Work instructions — Whatever appears in the entries must be given again exactly.

Object position data
+ + + + +

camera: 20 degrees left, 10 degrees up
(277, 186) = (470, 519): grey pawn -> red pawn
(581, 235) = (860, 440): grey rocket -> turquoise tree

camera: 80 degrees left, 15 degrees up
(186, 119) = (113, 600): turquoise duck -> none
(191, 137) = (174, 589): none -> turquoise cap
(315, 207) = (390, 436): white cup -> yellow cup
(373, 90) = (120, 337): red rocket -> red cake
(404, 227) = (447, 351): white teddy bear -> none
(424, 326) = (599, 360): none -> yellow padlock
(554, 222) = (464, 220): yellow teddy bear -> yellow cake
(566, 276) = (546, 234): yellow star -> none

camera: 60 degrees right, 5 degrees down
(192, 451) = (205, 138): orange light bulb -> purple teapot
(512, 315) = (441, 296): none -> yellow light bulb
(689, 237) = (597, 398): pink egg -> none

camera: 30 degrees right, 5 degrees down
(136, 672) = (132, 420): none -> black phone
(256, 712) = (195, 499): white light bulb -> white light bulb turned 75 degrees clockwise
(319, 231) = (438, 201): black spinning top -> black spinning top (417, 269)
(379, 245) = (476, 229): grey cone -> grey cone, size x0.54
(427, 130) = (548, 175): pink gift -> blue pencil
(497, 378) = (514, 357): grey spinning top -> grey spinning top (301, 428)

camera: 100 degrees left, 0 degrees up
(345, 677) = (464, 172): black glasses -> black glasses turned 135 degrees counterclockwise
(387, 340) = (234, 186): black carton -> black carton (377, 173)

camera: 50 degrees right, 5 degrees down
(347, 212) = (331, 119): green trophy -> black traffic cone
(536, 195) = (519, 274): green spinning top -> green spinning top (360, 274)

+ + + + +

Result for this task —
camera: 20 degrees left, 10 degrees up
(277, 186) = (470, 519): grey pawn -> red pawn
(581, 235) = (860, 440): grey rocket -> turquoise tree

camera: 80 degrees left, 15 degrees up
(186, 119) = (113, 600): turquoise duck -> none
(191, 137) = (174, 589): none -> turquoise cap
(315, 207) = (390, 436): white cup -> yellow cup
(373, 90) = (120, 337): red rocket -> red cake
(404, 227) = (447, 351): white teddy bear -> none
(424, 326) = (599, 360): none -> yellow padlock
(554, 222) = (464, 220): yellow teddy bear -> yellow cake
(566, 276) = (546, 234): yellow star -> none

camera: 60 degrees right, 5 degrees down
(192, 451) = (205, 138): orange light bulb -> purple teapot
(512, 315) = (441, 296): none -> yellow light bulb
(689, 237) = (597, 398): pink egg -> none

camera: 30 degrees right, 5 degrees down
(136, 672) = (132, 420): none -> black phone
(256, 712) = (195, 499): white light bulb -> white light bulb turned 75 degrees clockwise
(319, 231) = (438, 201): black spinning top -> black spinning top (417, 269)
(379, 245) = (476, 229): grey cone -> grey cone, size x0.54
(427, 130) = (548, 175): pink gift -> blue pencil
(497, 378) = (514, 357): grey spinning top -> grey spinning top (301, 428)

camera: 100 degrees left, 0 degrees up
(345, 677) = (464, 172): black glasses -> black glasses turned 135 degrees counterclockwise
(387, 340) = (234, 186): black carton -> black carton (377, 173)

camera: 50 degrees right, 5 degrees down
(347, 212) = (331, 119): green trophy -> black traffic cone
(536, 195) = (519, 274): green spinning top -> green spinning top (360, 274)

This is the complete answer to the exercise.